Content starts

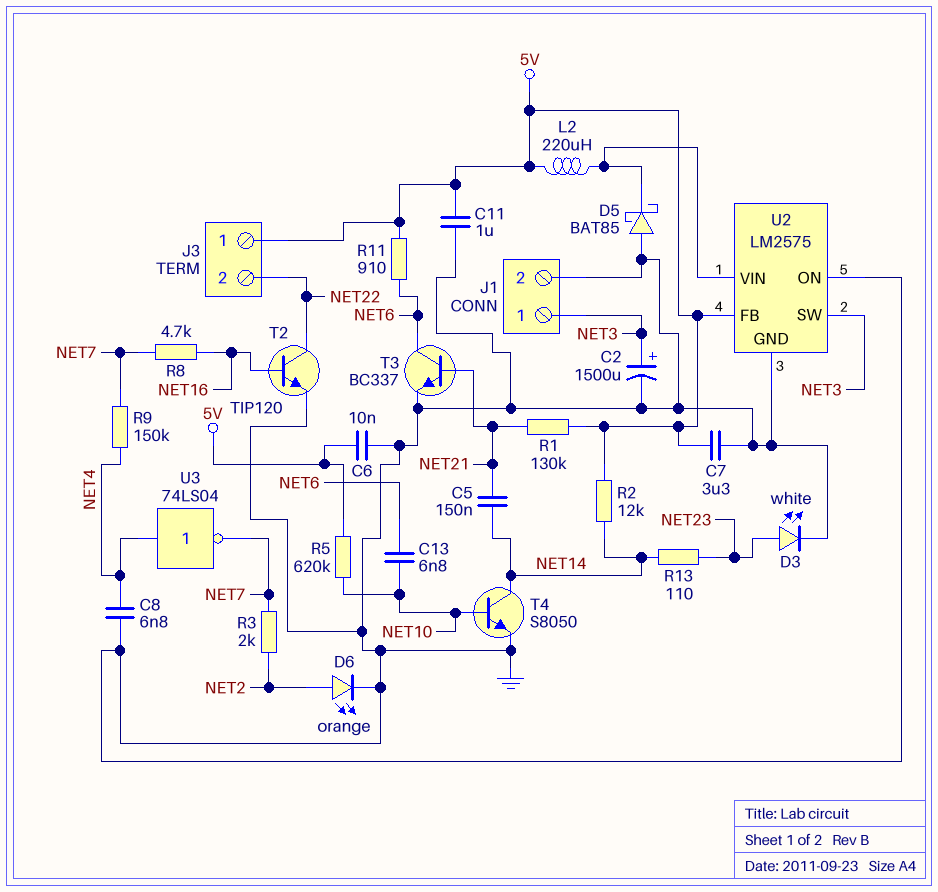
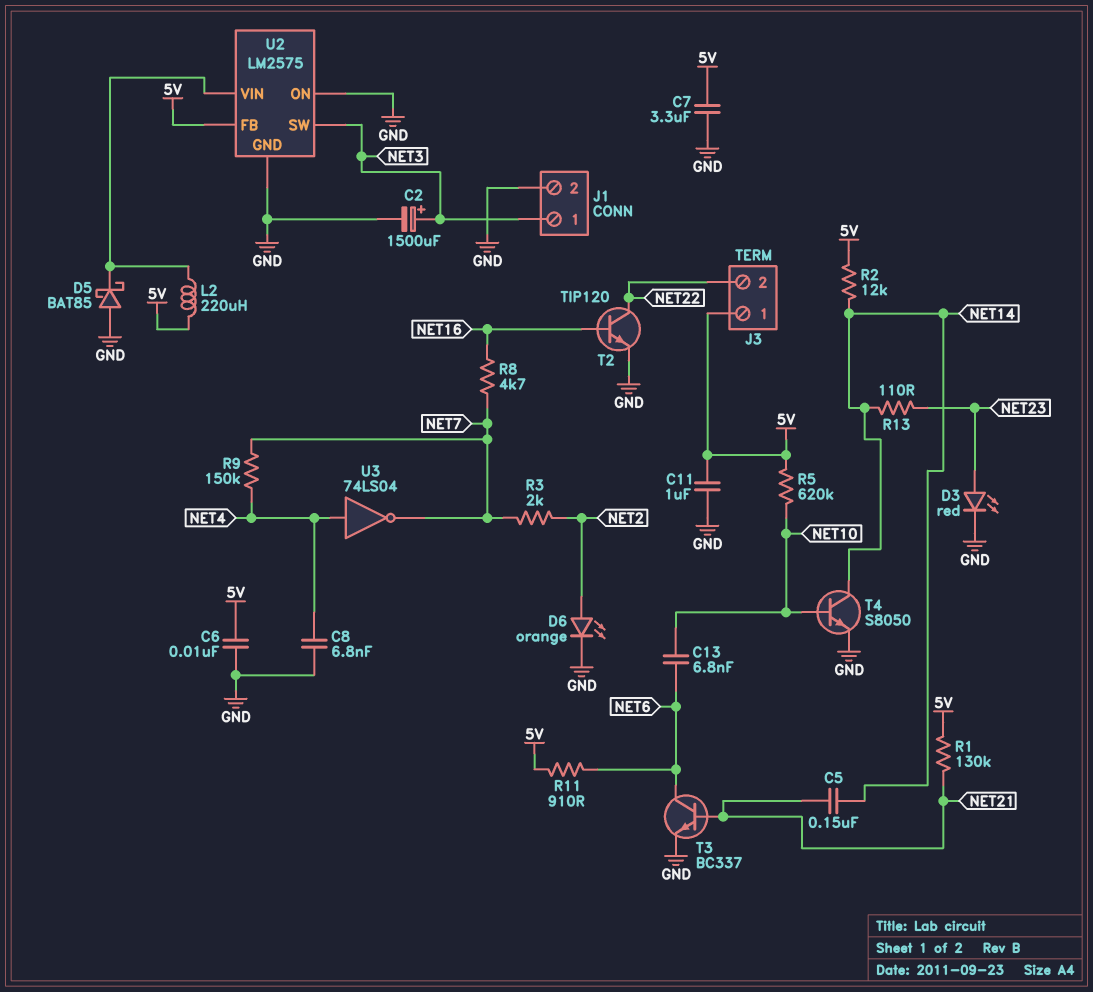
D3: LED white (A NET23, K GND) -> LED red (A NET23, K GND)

Content ends
Content starts

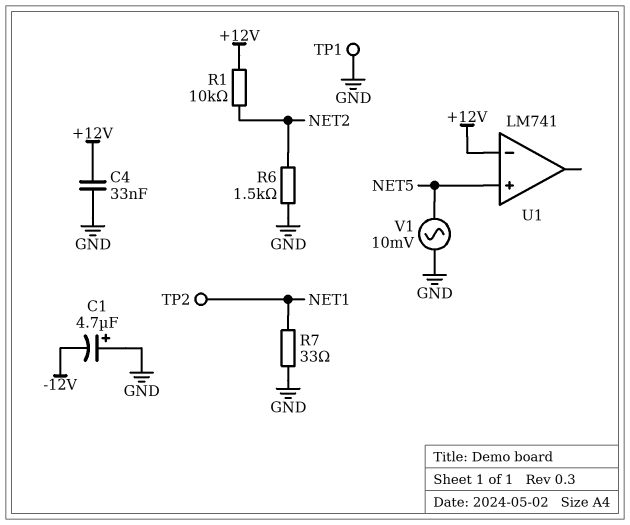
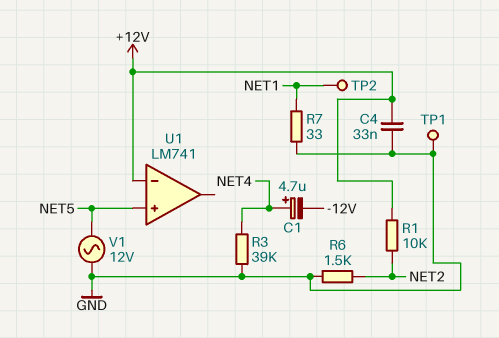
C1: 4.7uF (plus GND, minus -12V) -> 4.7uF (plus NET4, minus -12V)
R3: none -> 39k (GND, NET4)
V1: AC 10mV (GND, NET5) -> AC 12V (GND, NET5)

Content ends
Content starts

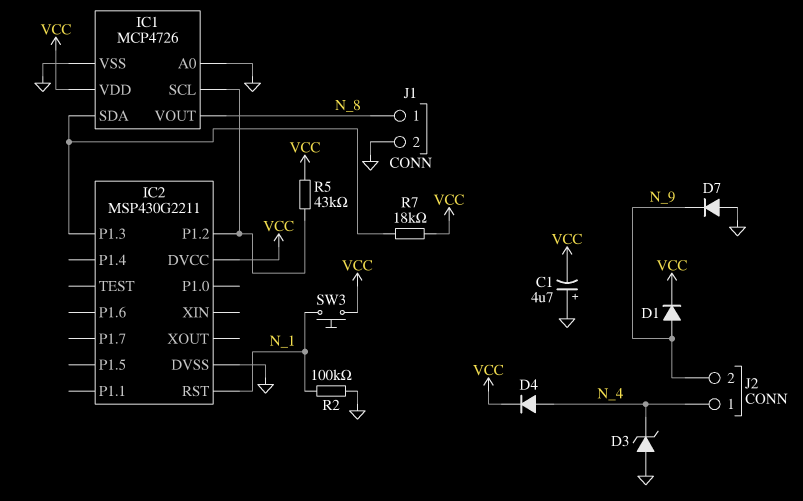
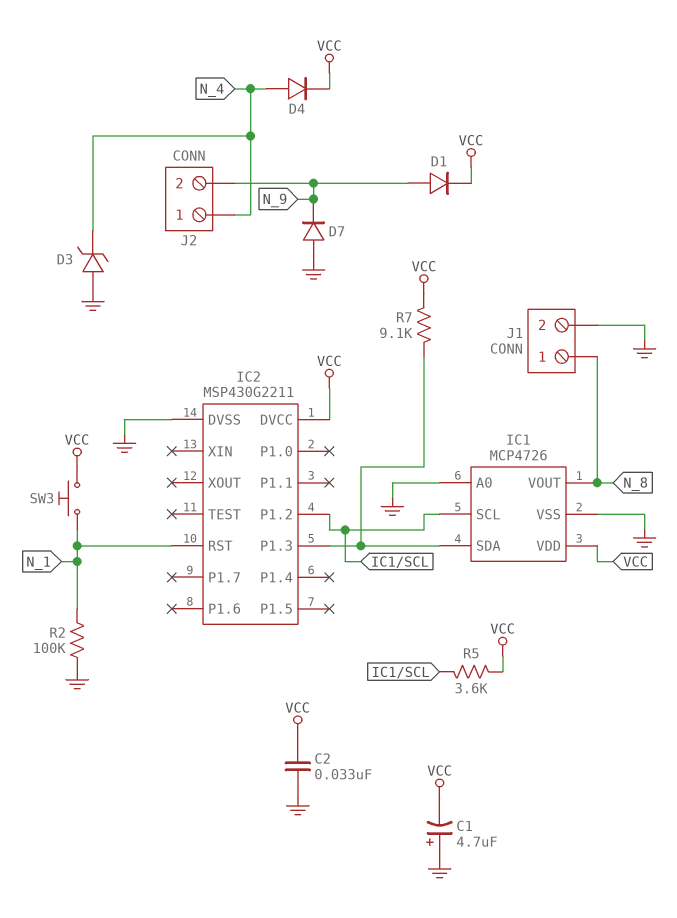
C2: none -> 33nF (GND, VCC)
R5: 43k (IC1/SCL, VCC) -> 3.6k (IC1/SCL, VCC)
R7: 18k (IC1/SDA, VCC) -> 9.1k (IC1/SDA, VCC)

Content ends

— Problem description —
Find and copy every line in the entries above where the string "none" occurs.

— Response area —
R3: none -> 39k (GND, NET4)
C2: none -> 33nF (GND, VCC)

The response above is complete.